→ Exercise details: Below are the entries to work from; restate word for word the portion that opens with the line containing "recolor | bączek" and closes with the line containing "(żółty) | <442", keeping both.
<<<<
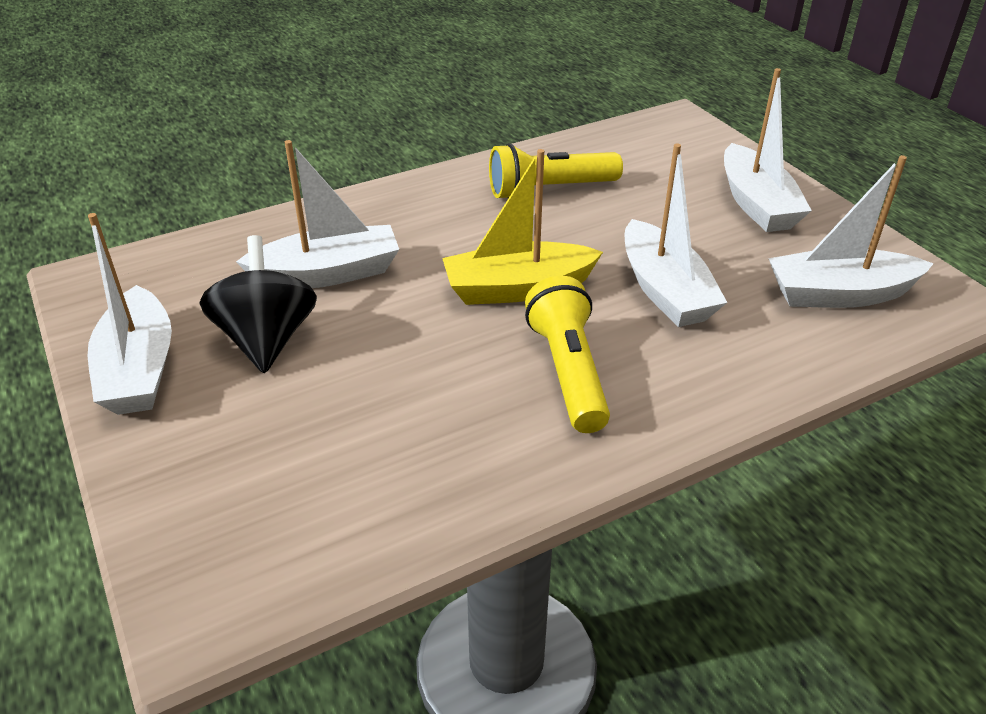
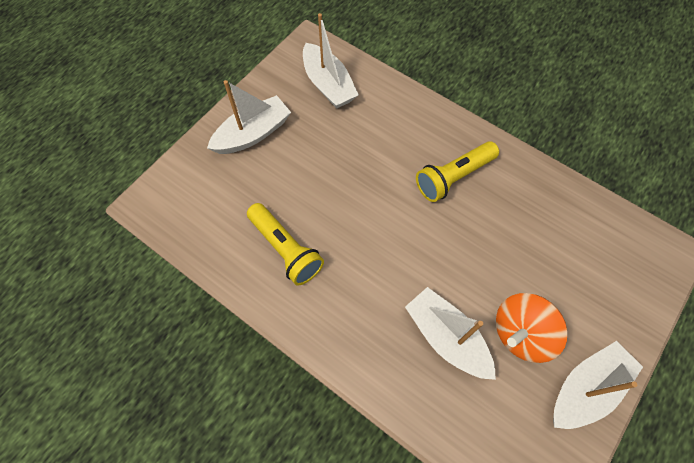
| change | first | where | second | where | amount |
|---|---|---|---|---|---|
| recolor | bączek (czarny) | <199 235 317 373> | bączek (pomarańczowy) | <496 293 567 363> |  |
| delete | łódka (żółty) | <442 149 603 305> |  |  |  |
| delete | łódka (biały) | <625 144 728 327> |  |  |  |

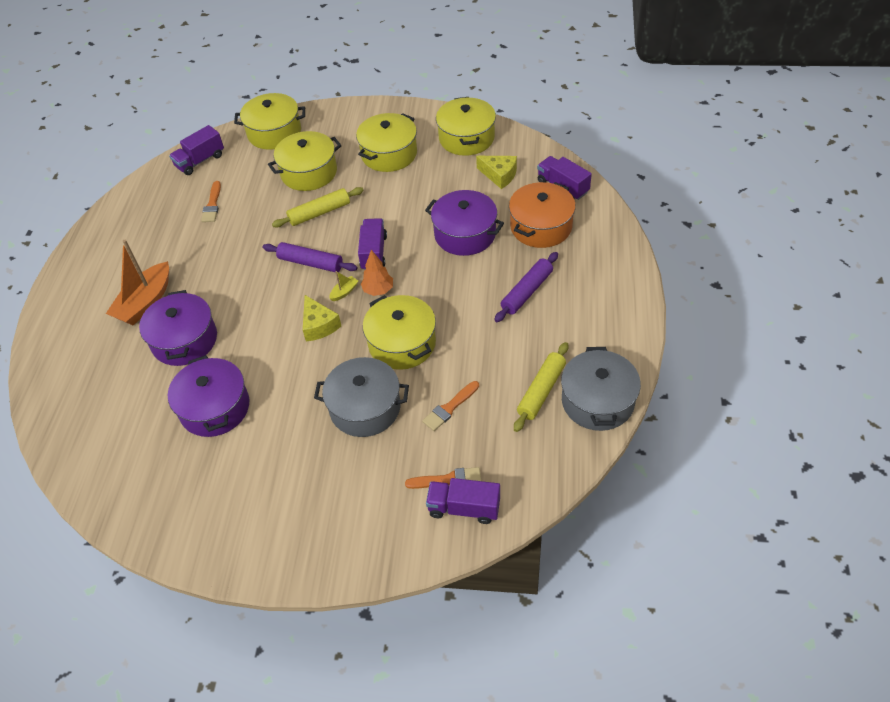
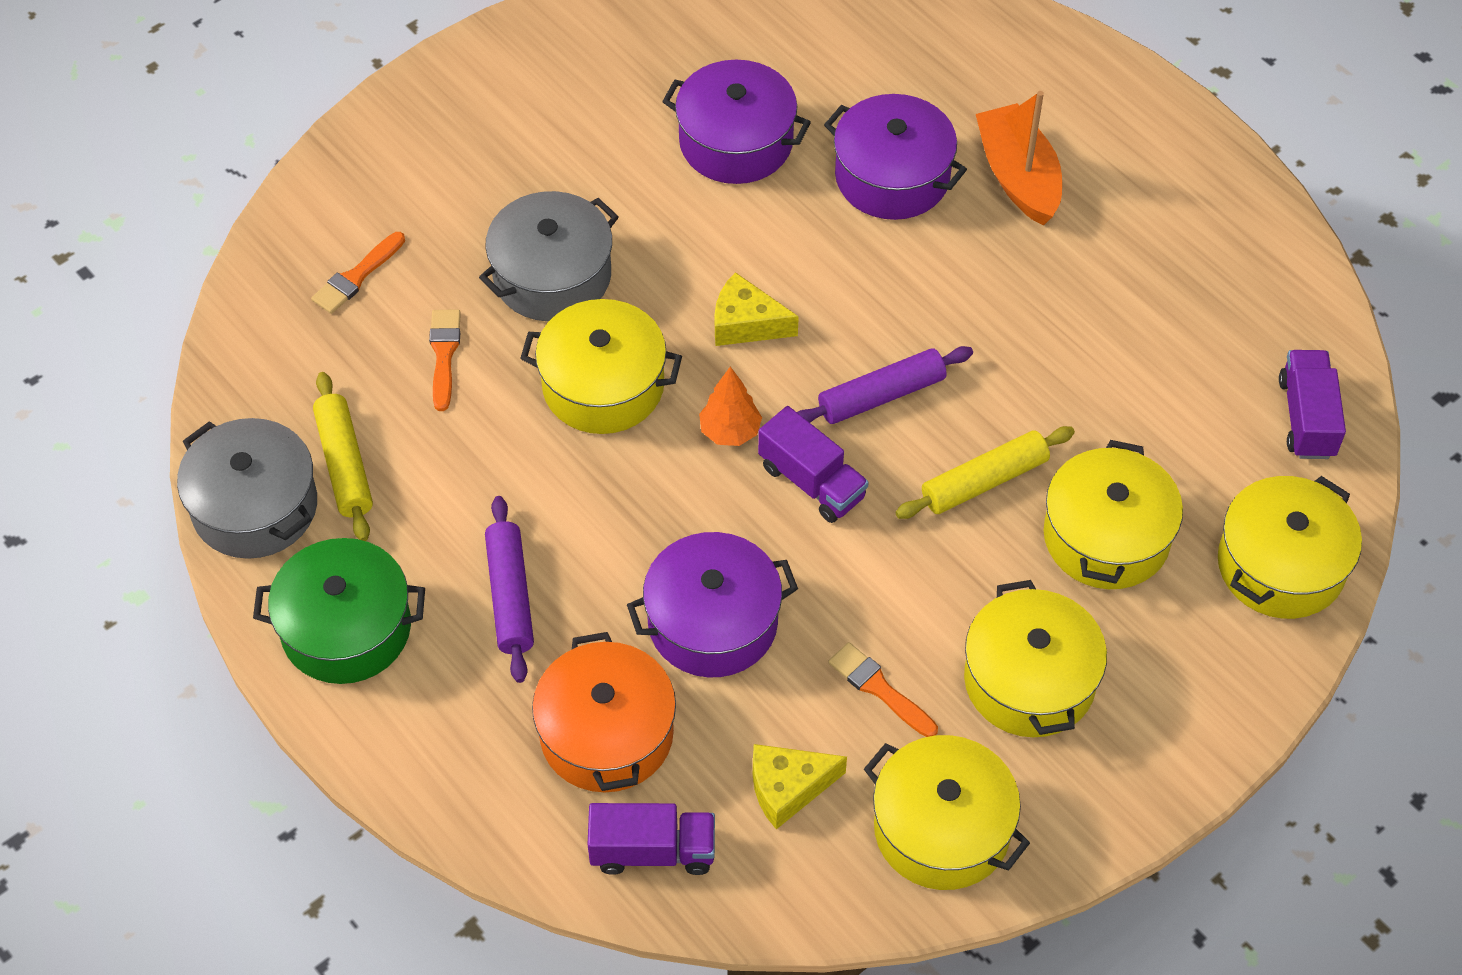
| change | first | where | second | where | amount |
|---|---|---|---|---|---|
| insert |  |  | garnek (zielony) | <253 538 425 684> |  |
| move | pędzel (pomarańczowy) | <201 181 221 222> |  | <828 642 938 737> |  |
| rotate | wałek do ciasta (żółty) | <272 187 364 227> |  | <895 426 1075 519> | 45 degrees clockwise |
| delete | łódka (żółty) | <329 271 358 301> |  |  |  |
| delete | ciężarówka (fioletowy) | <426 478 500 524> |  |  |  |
>>>>
<<<<
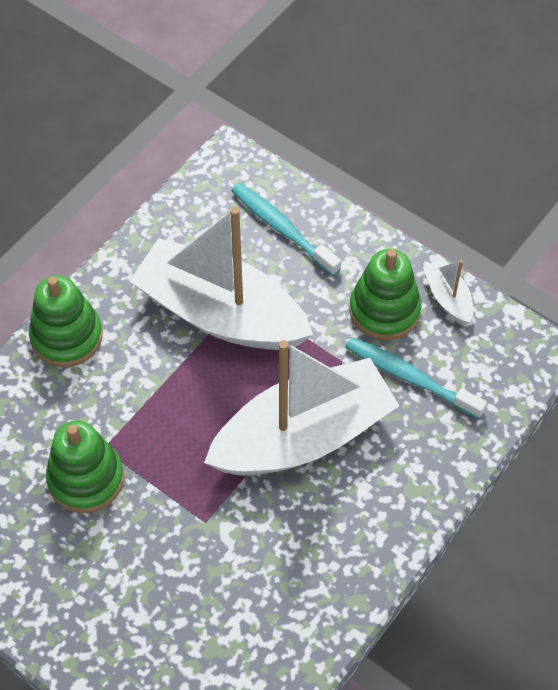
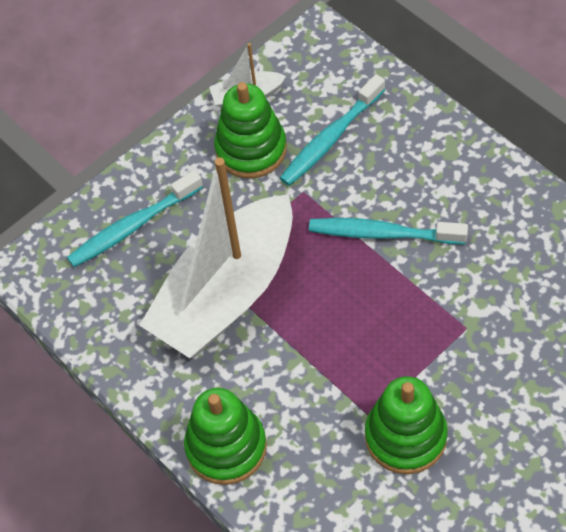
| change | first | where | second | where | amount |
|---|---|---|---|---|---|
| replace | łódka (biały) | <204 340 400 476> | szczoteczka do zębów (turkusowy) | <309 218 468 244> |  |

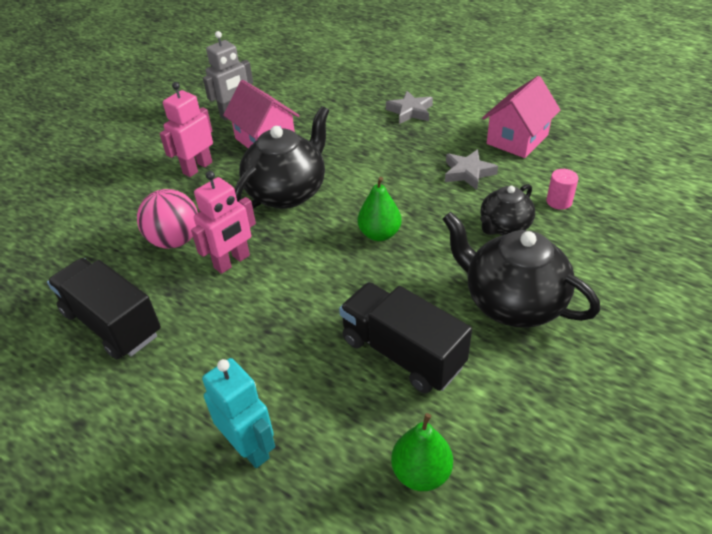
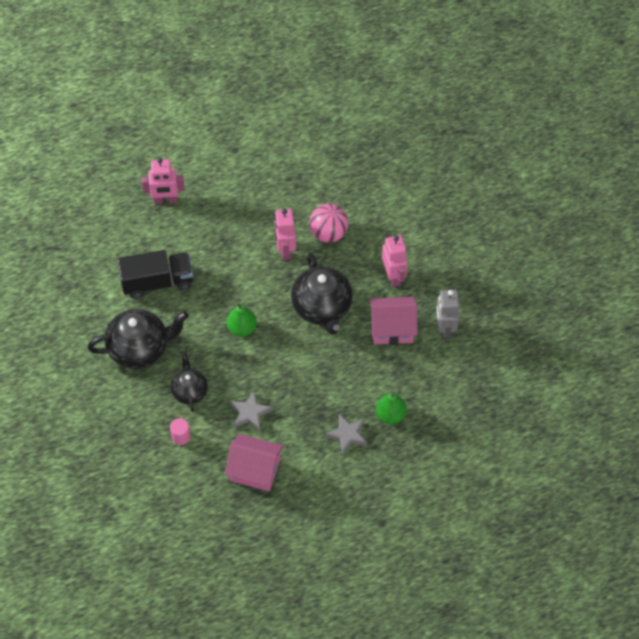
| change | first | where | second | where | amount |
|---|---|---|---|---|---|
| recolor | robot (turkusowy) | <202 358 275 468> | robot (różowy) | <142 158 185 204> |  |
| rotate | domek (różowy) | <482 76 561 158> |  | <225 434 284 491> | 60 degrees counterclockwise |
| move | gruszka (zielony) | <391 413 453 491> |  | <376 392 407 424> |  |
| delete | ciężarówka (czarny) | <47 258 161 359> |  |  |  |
>>>>
<<<<
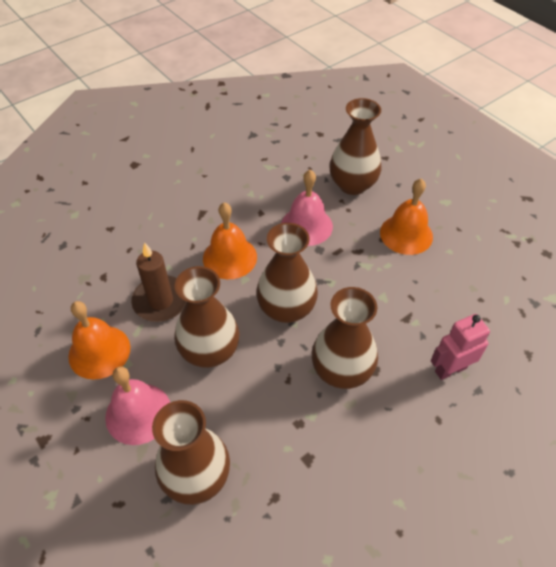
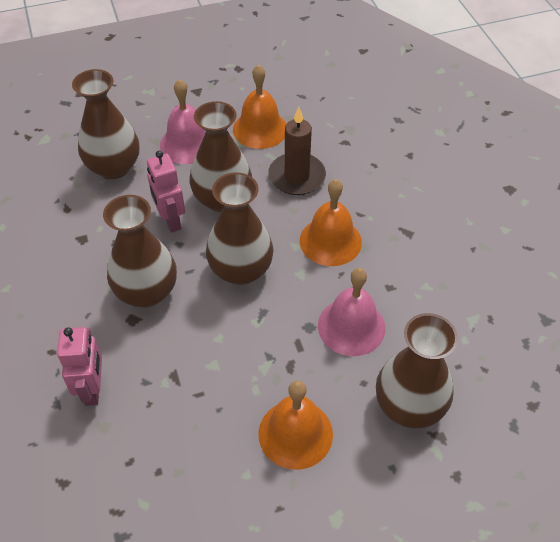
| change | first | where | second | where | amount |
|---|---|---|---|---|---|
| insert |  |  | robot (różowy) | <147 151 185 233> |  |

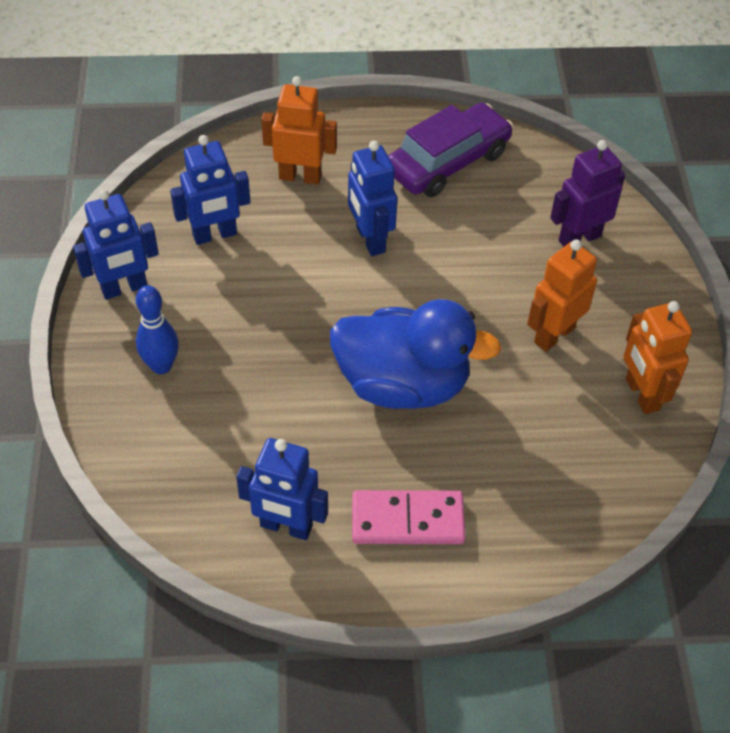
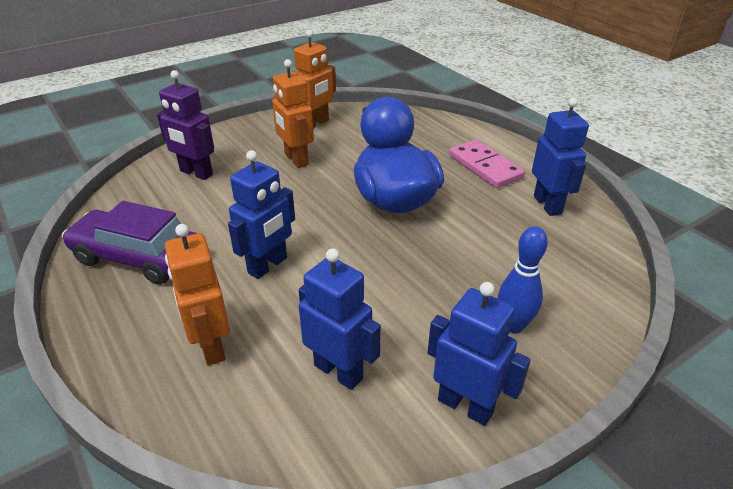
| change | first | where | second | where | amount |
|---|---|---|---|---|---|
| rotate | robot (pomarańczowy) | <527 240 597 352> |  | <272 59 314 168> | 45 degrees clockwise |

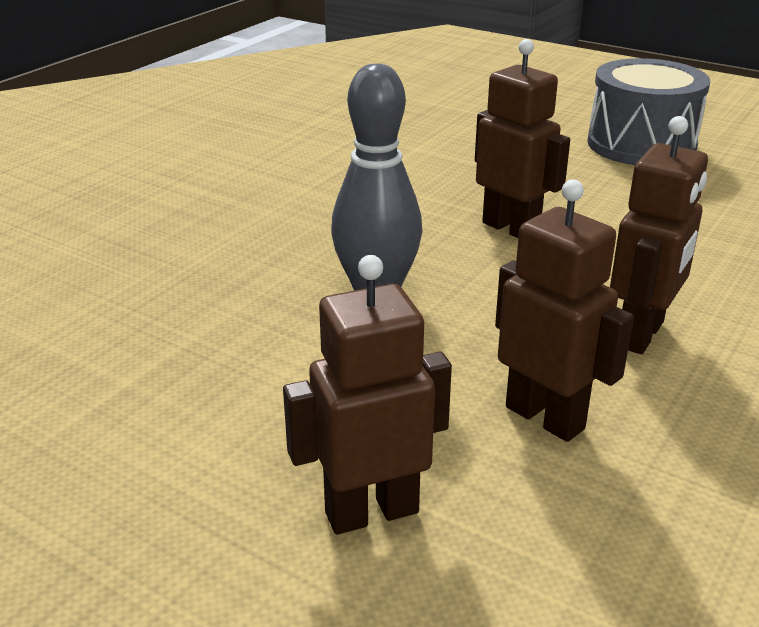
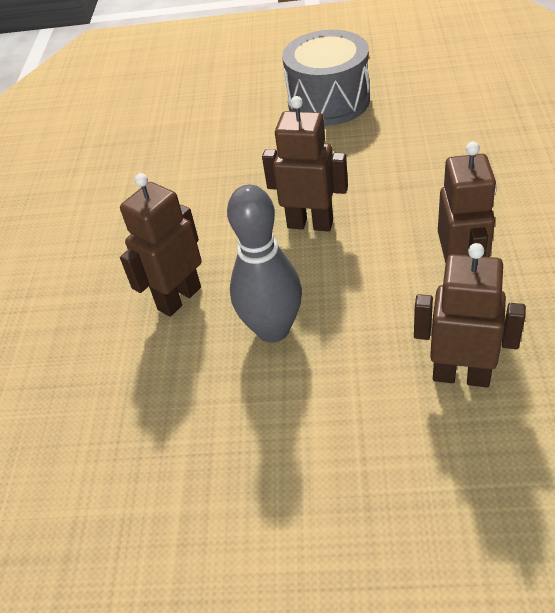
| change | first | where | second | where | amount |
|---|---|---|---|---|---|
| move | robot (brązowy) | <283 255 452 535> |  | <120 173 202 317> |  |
>>>>
→ Completed exercise:
| recolor | bączek (czarny) | <199 235 317 373> | bączek (pomarańczowy) | <496 293 567 363> |  |
| delete | łódka (żółty) | <442 149 603 305> |  |  |  |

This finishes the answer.